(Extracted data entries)
··········

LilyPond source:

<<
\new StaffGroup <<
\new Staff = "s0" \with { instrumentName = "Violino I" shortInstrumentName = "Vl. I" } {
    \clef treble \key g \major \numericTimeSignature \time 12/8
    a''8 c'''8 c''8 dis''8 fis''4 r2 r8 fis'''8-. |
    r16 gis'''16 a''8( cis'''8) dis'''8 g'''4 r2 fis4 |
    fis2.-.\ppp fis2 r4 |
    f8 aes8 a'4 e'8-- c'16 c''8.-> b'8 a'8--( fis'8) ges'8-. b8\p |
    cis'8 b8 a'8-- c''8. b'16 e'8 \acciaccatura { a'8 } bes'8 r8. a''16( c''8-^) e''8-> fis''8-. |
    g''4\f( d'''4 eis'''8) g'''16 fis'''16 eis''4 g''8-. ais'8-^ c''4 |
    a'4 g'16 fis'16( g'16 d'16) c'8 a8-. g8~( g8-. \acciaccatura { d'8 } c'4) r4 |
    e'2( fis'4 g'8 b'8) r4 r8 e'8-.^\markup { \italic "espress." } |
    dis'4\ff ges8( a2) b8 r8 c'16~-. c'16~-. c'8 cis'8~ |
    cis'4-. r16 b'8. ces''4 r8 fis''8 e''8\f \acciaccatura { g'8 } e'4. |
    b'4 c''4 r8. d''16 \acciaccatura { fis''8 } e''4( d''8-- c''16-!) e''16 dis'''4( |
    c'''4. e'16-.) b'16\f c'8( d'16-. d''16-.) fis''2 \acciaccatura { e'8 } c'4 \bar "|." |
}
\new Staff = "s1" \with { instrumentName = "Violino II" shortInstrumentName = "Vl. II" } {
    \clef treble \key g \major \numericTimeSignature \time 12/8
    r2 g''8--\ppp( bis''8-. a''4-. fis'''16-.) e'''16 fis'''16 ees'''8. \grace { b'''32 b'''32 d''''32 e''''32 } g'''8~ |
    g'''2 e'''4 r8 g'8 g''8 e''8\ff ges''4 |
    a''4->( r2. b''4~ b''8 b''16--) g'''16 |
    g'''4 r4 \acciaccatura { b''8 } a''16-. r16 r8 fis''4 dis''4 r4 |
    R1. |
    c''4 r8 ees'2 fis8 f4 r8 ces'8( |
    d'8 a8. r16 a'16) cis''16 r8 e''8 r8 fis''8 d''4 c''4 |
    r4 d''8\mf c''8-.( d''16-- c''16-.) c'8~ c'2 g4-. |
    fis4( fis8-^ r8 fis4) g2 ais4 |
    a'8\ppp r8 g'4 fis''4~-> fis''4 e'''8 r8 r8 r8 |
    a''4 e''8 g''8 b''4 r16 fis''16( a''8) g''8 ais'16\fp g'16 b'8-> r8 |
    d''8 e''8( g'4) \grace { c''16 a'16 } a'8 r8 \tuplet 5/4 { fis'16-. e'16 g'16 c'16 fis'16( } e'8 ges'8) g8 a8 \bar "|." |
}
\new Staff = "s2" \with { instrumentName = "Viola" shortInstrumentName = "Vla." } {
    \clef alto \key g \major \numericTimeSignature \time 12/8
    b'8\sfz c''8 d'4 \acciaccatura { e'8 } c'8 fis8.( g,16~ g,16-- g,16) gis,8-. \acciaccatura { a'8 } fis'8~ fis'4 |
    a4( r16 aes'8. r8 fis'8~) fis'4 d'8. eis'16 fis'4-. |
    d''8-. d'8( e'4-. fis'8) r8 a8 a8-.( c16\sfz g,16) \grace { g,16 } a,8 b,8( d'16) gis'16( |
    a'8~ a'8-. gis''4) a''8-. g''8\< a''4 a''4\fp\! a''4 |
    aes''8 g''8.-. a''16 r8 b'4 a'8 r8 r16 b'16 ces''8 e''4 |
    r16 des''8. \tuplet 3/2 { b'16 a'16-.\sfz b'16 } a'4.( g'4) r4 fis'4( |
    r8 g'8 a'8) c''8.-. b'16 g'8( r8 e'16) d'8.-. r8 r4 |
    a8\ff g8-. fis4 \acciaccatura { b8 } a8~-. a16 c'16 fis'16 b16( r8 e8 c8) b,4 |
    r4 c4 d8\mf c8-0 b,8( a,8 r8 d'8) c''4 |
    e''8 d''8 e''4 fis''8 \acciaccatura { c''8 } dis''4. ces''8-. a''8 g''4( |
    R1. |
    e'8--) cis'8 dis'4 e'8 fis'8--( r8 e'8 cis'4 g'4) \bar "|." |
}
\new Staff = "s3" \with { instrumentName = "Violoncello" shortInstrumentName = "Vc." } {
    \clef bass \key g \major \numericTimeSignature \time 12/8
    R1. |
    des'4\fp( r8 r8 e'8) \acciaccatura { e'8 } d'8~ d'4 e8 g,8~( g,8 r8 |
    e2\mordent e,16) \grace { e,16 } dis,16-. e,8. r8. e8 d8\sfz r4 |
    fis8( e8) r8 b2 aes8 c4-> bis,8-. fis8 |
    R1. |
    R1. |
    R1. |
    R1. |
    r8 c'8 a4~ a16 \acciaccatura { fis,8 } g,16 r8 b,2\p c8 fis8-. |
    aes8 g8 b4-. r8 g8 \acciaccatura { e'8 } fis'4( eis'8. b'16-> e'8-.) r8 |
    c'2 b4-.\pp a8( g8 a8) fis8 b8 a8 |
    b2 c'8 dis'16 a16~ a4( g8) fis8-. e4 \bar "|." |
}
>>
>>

··········

• Aim: Return every line of the material above that contains the string "instrumentName". Case counts.

• Correct output:
\new Staff = "s0" \with { instrumentName = "Violino I" shortInstrumentName = "Vl. I" } {
\new Staff = "s1" \with { instrumentName = "Violino II" shortInstrumentName = "Vl. II" } {
\new Staff = "s2" \with { instrumentName = "Viola" shortInstrumentName = "Vla." } {
\new Staff = "s3" \with { instrumentName = "Violoncello" shortInstrumentName = "Vc." } {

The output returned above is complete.